▸ **WHAT TO WORK ON**
Examine each line of the data. Copy the line if it includes the word "toothbrush".

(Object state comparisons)
......

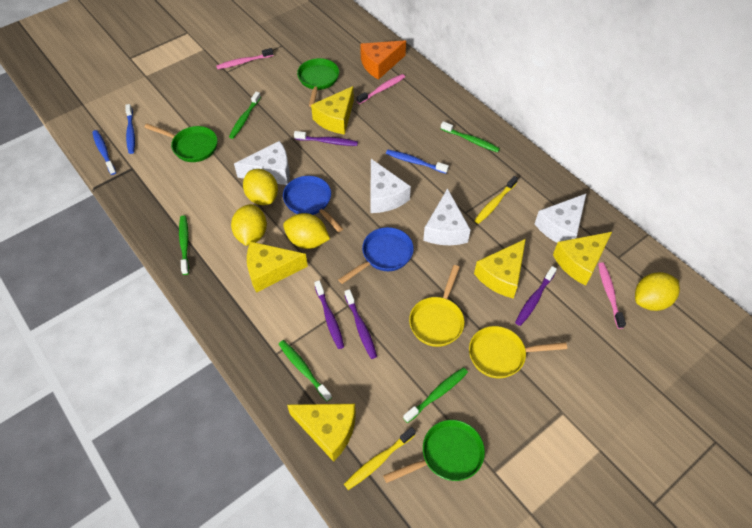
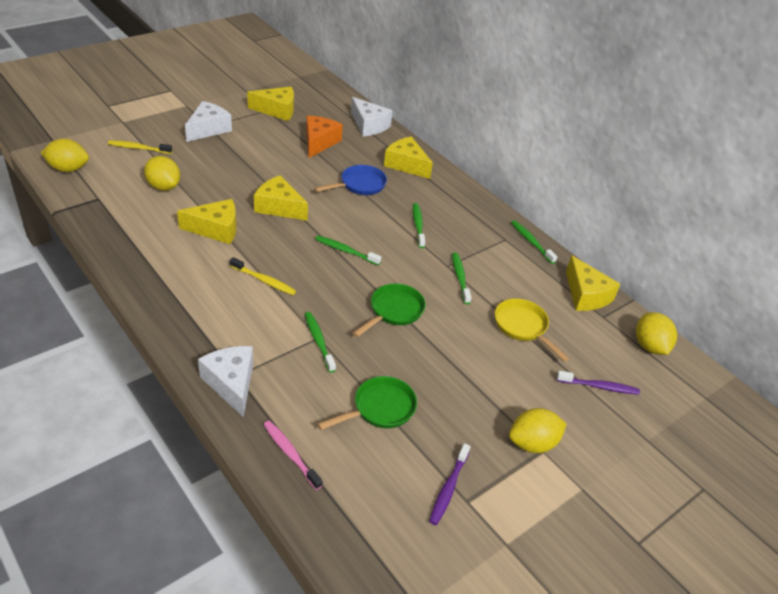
blue pan: 2 -> 1
blue toothbrush: 3 -> 0
green pan: 3 -> 2
pink toothbrush: 3 -> 1
purple toothbrush: 4 -> 2
white cheese: 4 -> 3
yellow pan: 2 -> 1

......

▸ **EXERCISE SOLUTION**
blue toothbrush: 3 -> 0
pink toothbrush: 3 -> 1
purple toothbrush: 4 -> 2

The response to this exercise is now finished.